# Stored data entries
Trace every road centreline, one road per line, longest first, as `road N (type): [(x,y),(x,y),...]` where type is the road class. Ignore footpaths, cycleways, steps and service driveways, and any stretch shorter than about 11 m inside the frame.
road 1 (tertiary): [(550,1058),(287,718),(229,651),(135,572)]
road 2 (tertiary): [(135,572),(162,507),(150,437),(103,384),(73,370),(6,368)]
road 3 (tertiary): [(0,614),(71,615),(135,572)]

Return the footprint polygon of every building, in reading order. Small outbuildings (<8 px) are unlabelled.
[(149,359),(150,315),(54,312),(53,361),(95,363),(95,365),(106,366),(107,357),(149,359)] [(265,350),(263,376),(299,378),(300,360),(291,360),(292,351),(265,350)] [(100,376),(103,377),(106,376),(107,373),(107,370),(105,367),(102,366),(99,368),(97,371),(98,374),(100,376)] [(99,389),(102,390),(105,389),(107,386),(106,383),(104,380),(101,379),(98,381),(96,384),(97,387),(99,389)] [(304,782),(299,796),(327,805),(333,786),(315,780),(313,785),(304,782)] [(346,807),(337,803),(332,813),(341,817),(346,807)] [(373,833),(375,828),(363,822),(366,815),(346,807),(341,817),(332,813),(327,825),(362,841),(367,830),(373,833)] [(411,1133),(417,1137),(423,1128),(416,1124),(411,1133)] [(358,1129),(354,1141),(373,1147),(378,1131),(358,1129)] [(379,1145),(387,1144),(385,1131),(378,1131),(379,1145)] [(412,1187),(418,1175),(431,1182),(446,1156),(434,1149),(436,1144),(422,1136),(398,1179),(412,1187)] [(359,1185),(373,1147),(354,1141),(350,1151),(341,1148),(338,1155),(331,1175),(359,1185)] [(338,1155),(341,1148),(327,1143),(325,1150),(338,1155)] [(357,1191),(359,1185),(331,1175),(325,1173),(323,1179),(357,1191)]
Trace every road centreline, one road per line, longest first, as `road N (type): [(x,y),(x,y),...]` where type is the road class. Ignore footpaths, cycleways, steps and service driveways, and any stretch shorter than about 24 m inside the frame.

# Exercise objective
Set all the entries above down again exactly.

# Output below
Trace every road centreline, one road per line, longest first, as `road N (type): [(x,y),(x,y),...]` where type is the road class. Ignore footpaths, cycleways, steps and service driveways, and any stretch shorter than about 11 m inside the frame.
road 1 (tertiary): [(550,1058),(287,718),(229,651),(135,572)]
road 2 (tertiary): [(135,572),(162,507),(150,437),(103,384),(73,370),(6,368)]
road 3 (tertiary): [(0,614),(71,615),(135,572)]

Return the footprint polygon of every building, in reading order. Small outbuildings (<8 px) are unlabelled.
[(149,359),(150,315),(54,312),(53,361),(95,363),(95,365),(106,366),(107,357),(149,359)] [(265,350),(263,376),(299,378),(300,360),(291,360),(292,351),(265,350)] [(100,376),(103,377),(106,376),(107,373),(107,370),(105,367),(102,366),(99,368),(97,371),(98,374),(100,376)] [(99,389),(102,390),(105,389),(107,386),(106,383),(104,380),(101,379),(98,381),(96,384),(97,387),(99,389)] [(304,782),(299,796),(327,805),(333,786),(315,780),(313,785),(304,782)] [(346,807),(337,803),(332,813),(341,817),(346,807)] [(373,833),(375,828),(363,822),(366,815),(346,807),(341,817),(332,813),(327,825),(362,841),(367,830),(373,833)] [(411,1133),(417,1137),(423,1128),(416,1124),(411,1133)] [(358,1129),(354,1141),(373,1147),(378,1131),(358,1129)] [(379,1145),(387,1144),(385,1131),(378,1131),(379,1145)] [(412,1187),(418,1175),(431,1182),(446,1156),(434,1149),(436,1144),(422,1136),(398,1179),(412,1187)] [(359,1185),(373,1147),(354,1141),(350,1151),(341,1148),(338,1155),(331,1175),(359,1185)] [(338,1155),(341,1148),(327,1143),(325,1150),(338,1155)] [(357,1191),(359,1185),(331,1175),(325,1173),(323,1179),(357,1191)]
Trace every road centreline, one road per line, longest first, as `road N (type): [(x,y),(x,y),...]` where type is the road class. Ignore footpaths, cycleways, steps and service driveways, and any stretch shorter than about 24 m inside the frame.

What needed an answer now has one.